**Task statement:** From the records below, print exactly the lines starting at the one containing "blue toothbrush: 2 -> 1" and ending at the one containing "orange lamp: 1 -> 3", ends included, and nothing else.

**Provided data:**
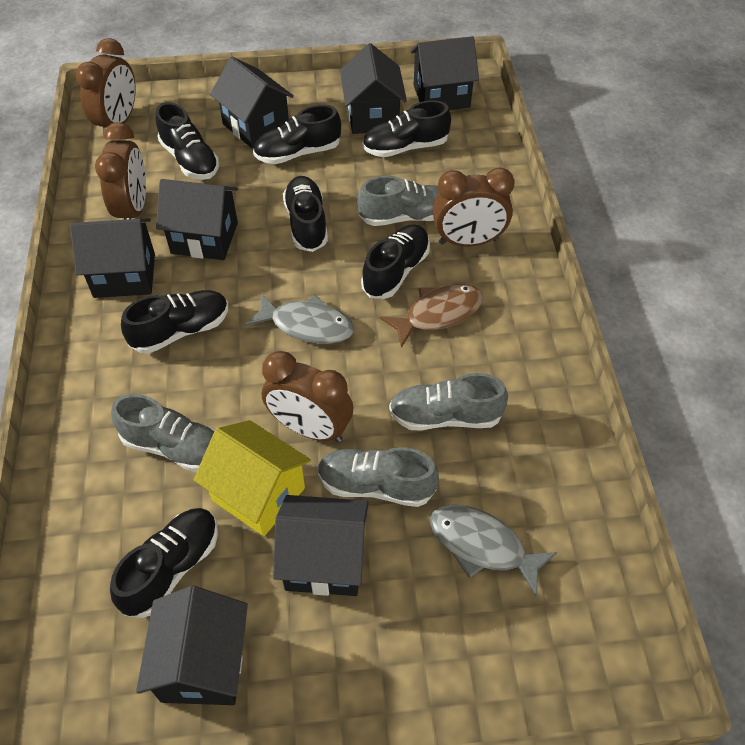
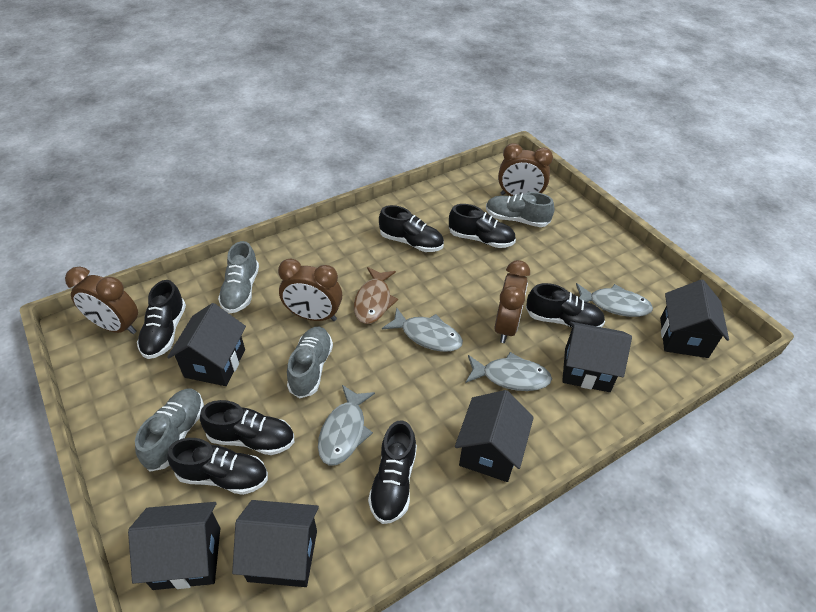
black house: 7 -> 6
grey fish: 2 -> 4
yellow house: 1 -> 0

--

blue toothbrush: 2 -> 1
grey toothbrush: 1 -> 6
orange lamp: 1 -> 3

**Answer space:**
blue toothbrush: 2 -> 1
grey toothbrush: 1 -> 6
orange lamp: 1 -> 3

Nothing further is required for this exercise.